- _Work task_
One part of the entries below is wanted: the lines from the one containing "(345, 237) = (710, 215): blue" through the one containing "(922, 394) = (360, 668): purple box -> none". Write those out exactly and nothing else.

Coordinate-based object records:
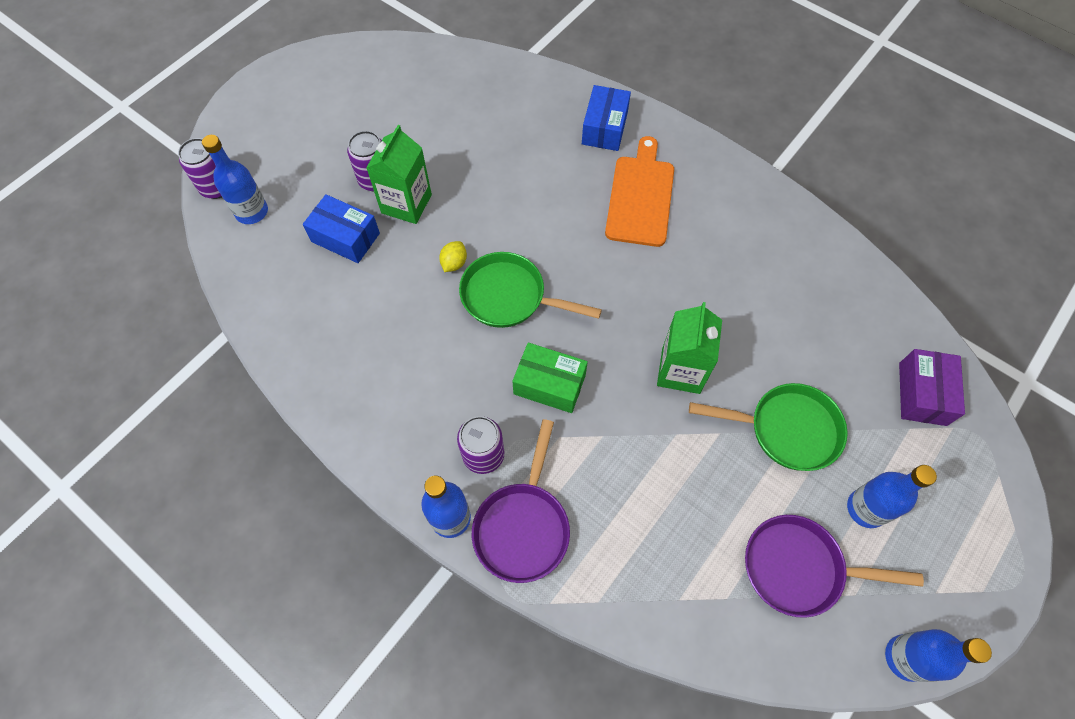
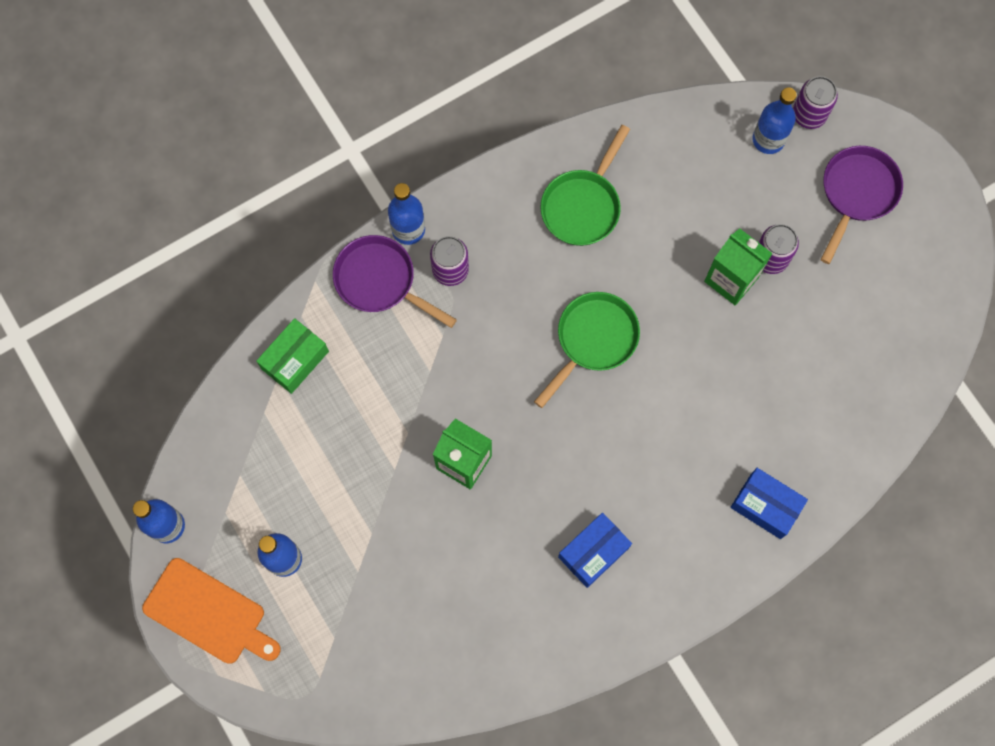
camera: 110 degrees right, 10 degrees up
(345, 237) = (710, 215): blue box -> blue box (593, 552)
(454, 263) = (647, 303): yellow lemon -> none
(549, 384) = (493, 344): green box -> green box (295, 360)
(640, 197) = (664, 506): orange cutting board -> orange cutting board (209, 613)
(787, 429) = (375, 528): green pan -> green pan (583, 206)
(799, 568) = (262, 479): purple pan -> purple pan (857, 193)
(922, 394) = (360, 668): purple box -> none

* * *

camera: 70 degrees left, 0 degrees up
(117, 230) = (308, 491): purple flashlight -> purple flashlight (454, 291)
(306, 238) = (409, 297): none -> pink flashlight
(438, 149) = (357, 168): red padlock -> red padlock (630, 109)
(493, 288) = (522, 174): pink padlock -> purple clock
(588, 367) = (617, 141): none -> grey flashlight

- _Reply to the task_
(345, 237) = (710, 215): blue box -> blue box (593, 552)
(454, 263) = (647, 303): yellow lemon -> none
(549, 384) = (493, 344): green box -> green box (295, 360)
(640, 197) = (664, 506): orange cutting board -> orange cutting board (209, 613)
(787, 429) = (375, 528): green pan -> green pan (583, 206)
(799, 568) = (262, 479): purple pan -> purple pan (857, 193)
(922, 394) = (360, 668): purple box -> none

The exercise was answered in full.